What this task involves
Write out, word for word, the line that contains "(70, 329) = (475, 321): orange" and each line after it down to the last line of the data below. Include nothing more.
─── Data in this exercise ───
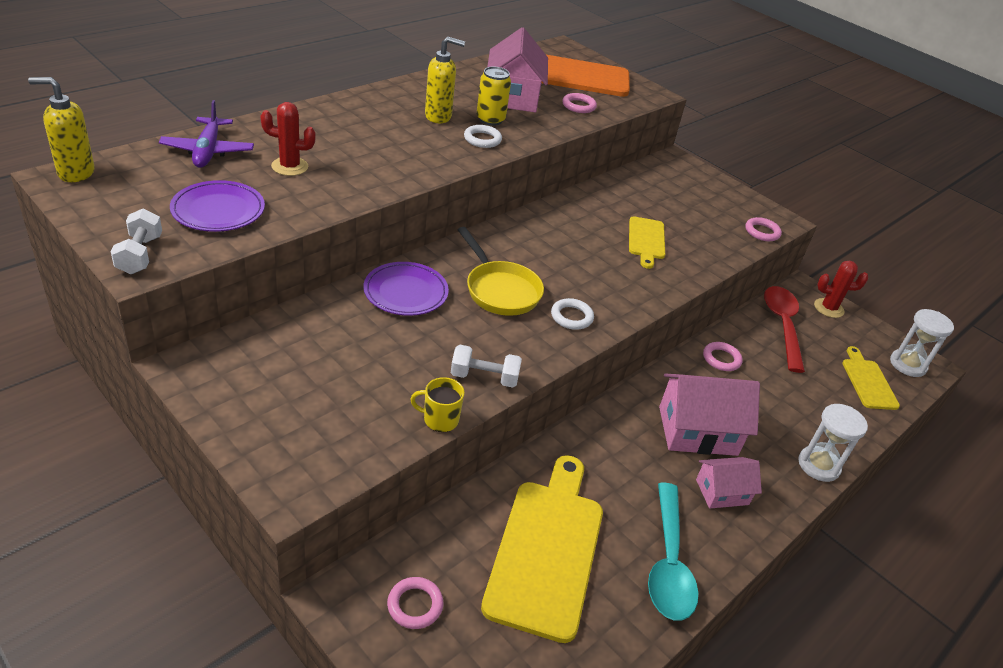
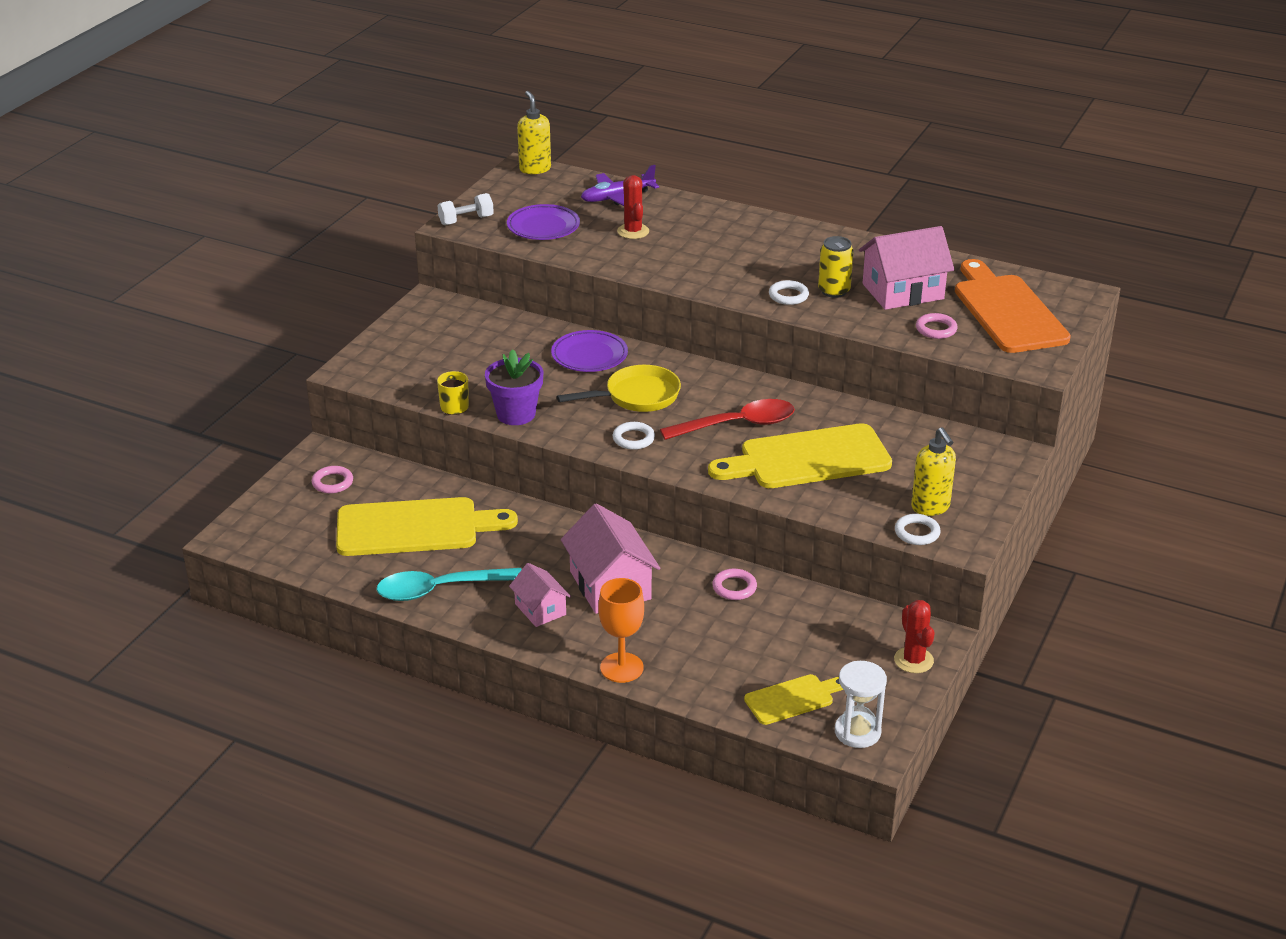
camera: 75 degrees right, 5 degrees down
(438, 116) = (803, 266): yellow soap dispenser -> yellow soap dispenser (930, 507)
(484, 377) = (516, 414): white dumbbell -> purple flower pot
(500, 290) = (637, 396): yellow pan -> yellow pan turned 150 degrees counterclockwise
(646, 240) = (808, 458): yellow cutting board -> yellow cutting board, size x1.90
(762, 232) = (917, 533): pink ring -> white ring
(782, 325) = (838, 625): red spoon -> red spoon (737, 425)
(818, 465) = (621, 668): white hourglass -> orange goblet

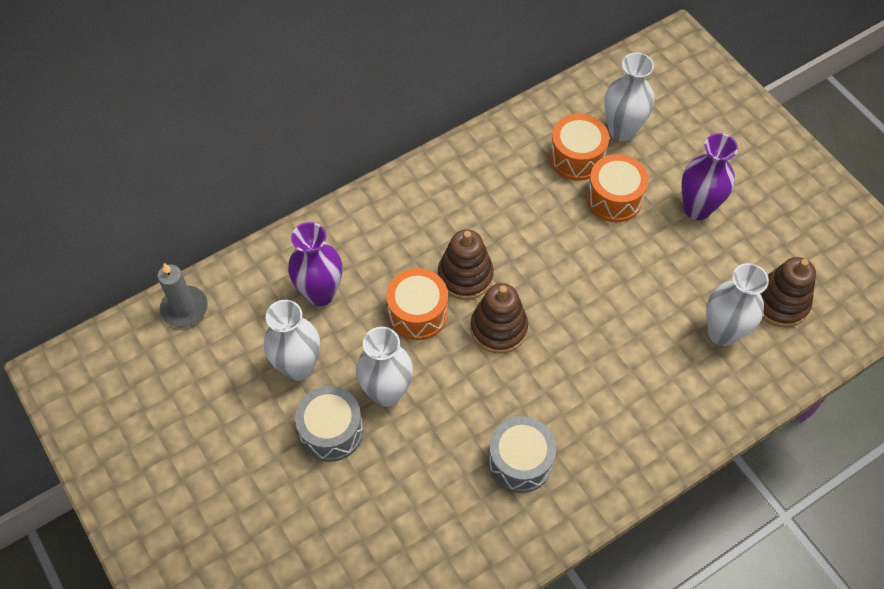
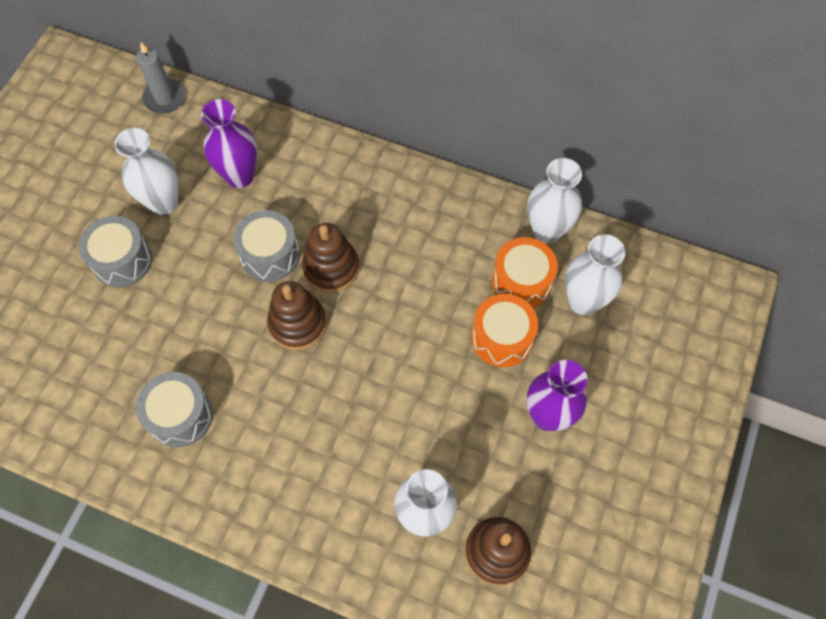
camera: 55 degrees right, 5 degrees up
(387, 392) = (181, 277): white vase -> white vase (546, 231)
(418, 313) = (270, 255): orange drum -> grey drum

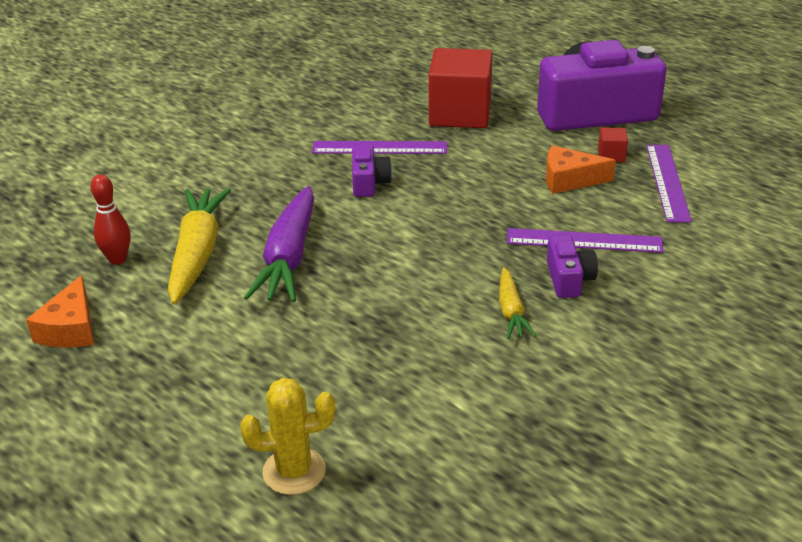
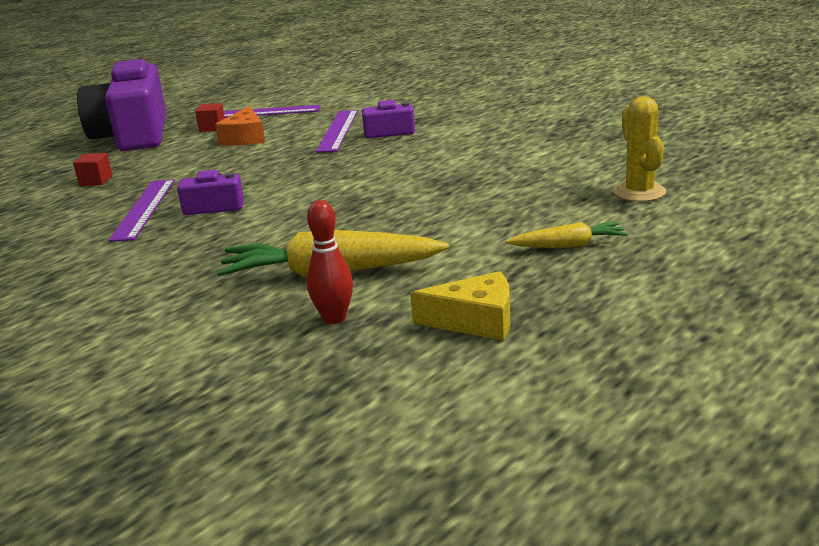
camera: 90 degrees left, 10 degrees down
(70, 329) = (475, 321): orange cheese -> yellow cheese
(289, 257) = (345, 227): purple carrot -> none
(460, 114) = (96, 181): red cube -> red cube, size x0.41
(511, 311) = (430, 145): yellow carrot -> yellow carrot (568, 246)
───
Your solution
(70, 329) = (475, 321): orange cheese -> yellow cheese
(289, 257) = (345, 227): purple carrot -> none
(460, 114) = (96, 181): red cube -> red cube, size x0.41
(511, 311) = (430, 145): yellow carrot -> yellow carrot (568, 246)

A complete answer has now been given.